» ASSIGNMENT: Extract the full listing verbatim and drop any pictures from your copy.

== Segment start ==

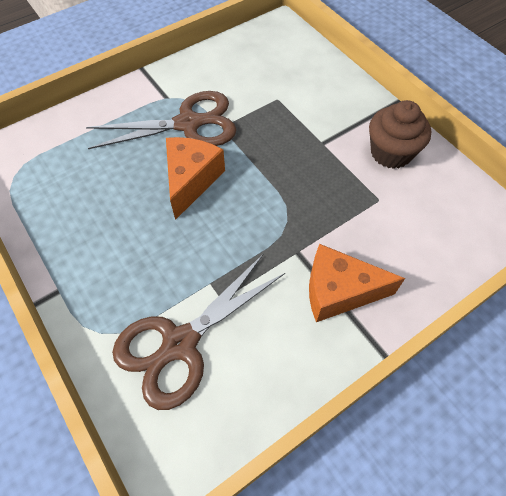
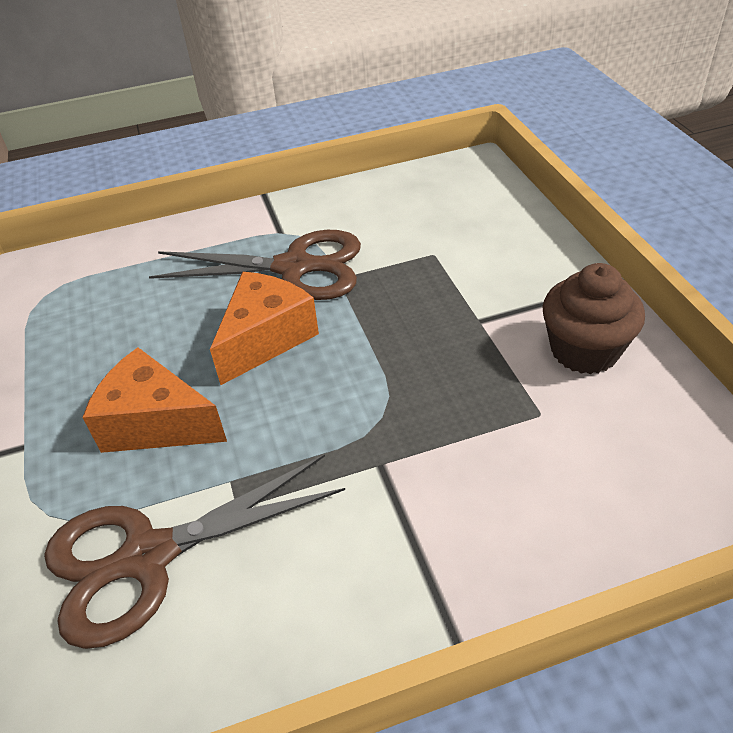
camera: 20 degrees right, 15 degrees down
orange cheese [309,244,405,322] -> orange cheese moved to [82,347,227,453]

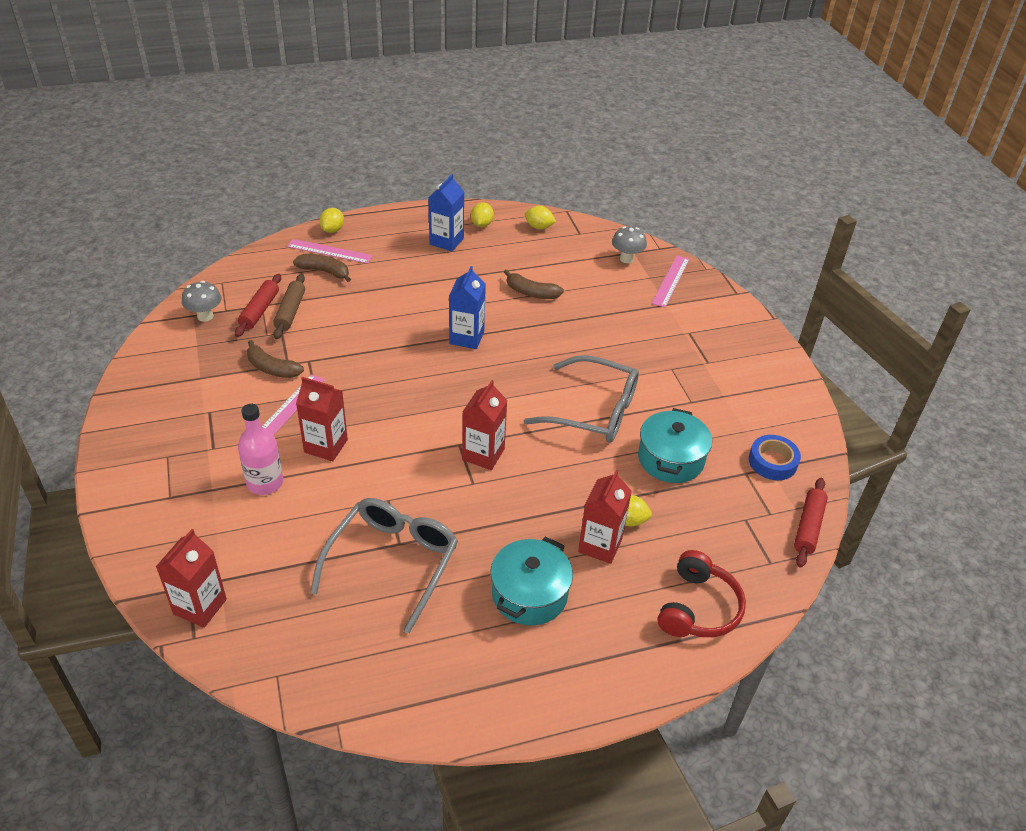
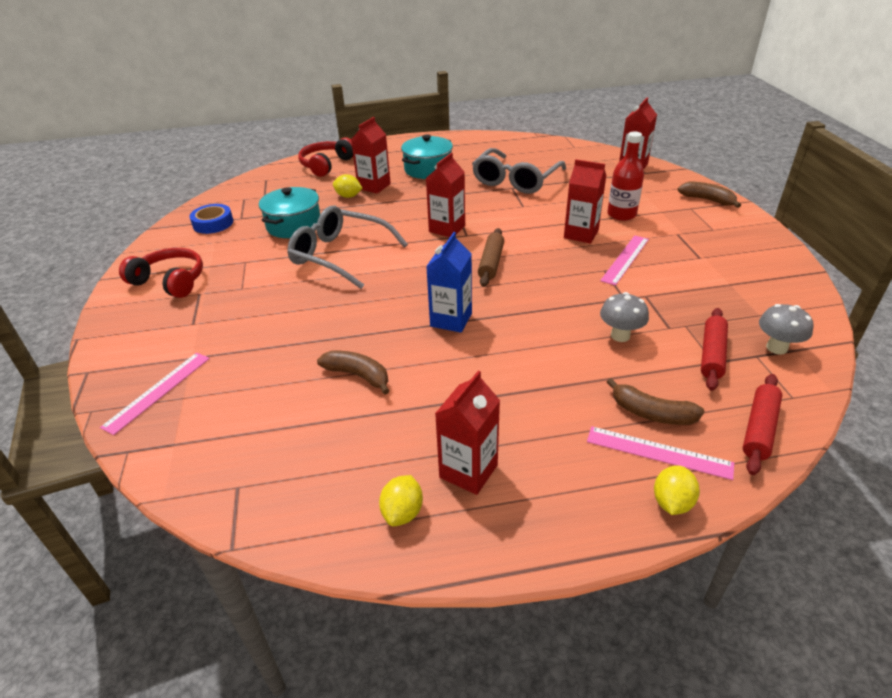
camera: 170 degrees left, 5 degrees down
pink bottle [238,404,283,495] -> red bottle [607,131,644,221]
brown banana [247,340,304,378] -> brown banana moved to [677,181,741,208]
brown rolling pin [273,274,305,339] -> brown rolling pin moved to [478,228,504,287]
blue carton [428,174,464,252] -> red carton [435,370,500,495]
yellow lemon [525,206,556,229] -> none
grey mushroom [612,226,647,263] -> grey mushroom moved to [600,292,649,342]
red rolling pin [794,478,828,568] -> red rolling pin moved to [743,374,782,475]
none -> red headphones [119,248,203,298]

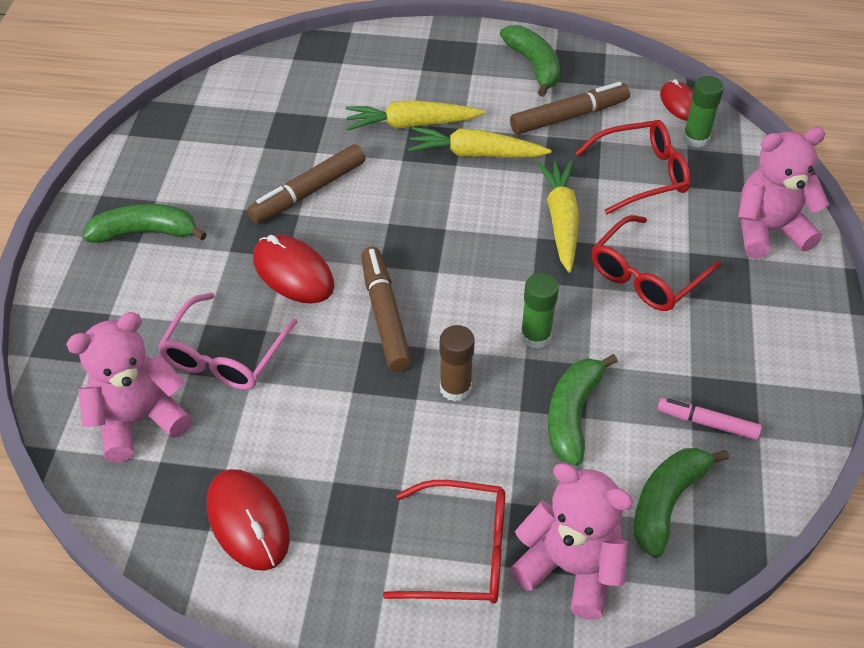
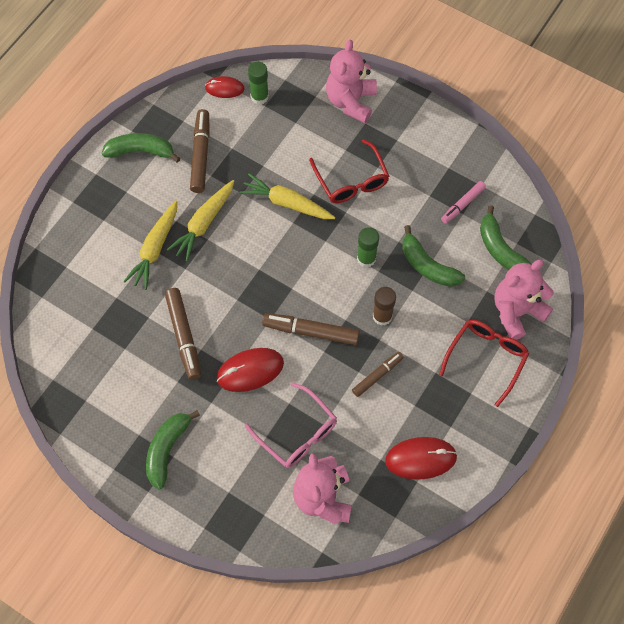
camera: 65 degrees left, 15 degrees up
red glasses [575,120,691,214] -> none
none -> brown marker [352,352,404,397]

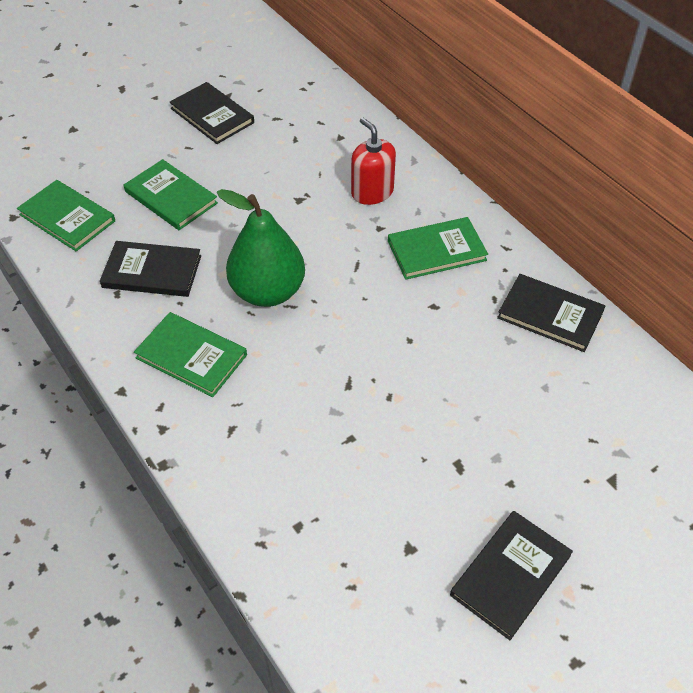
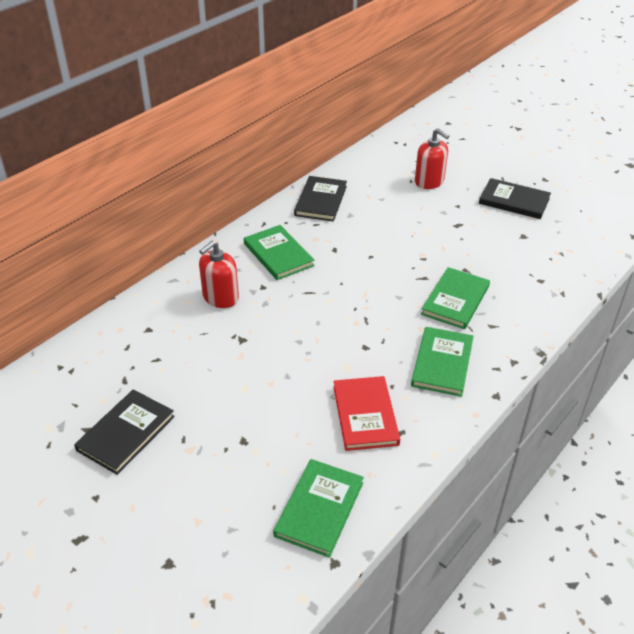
camera: 105 degrees left, 10 degrees down
black book [100,241,201,297] -> red book [333,376,400,451]
green book [124,159,218,230] -> green book moved to [421,267,490,329]
green pear [217,189,305,307] -> none
none -> red soap dispenser [415,128,449,189]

== Segment end ==

» ANSWER TO THIS EXERCISE:
camera: 20 degrees right, 15 degrees down
orange cheese [309,244,405,322] -> orange cheese moved to [82,347,227,453]

camera: 170 degrees left, 5 degrees down
pink bottle [238,404,283,495] -> red bottle [607,131,644,221]
brown banana [247,340,304,378] -> brown banana moved to [677,181,741,208]
brown rolling pin [273,274,305,339] -> brown rolling pin moved to [478,228,504,287]
blue carton [428,174,464,252] -> red carton [435,370,500,495]
yellow lemon [525,206,556,229] -> none
grey mushroom [612,226,647,263] -> grey mushroom moved to [600,292,649,342]
red rolling pin [794,478,828,568] -> red rolling pin moved to [743,374,782,475]
none -> red headphones [119,248,203,298]

camera: 65 degrees left, 15 degrees up
red glasses [575,120,691,214] -> none
none -> brown marker [352,352,404,397]

camera: 105 degrees left, 10 degrees down
black book [100,241,201,297] -> red book [333,376,400,451]
green book [124,159,218,230] -> green book moved to [421,267,490,329]
green pear [217,189,305,307] -> none
none -> red soap dispenser [415,128,449,189]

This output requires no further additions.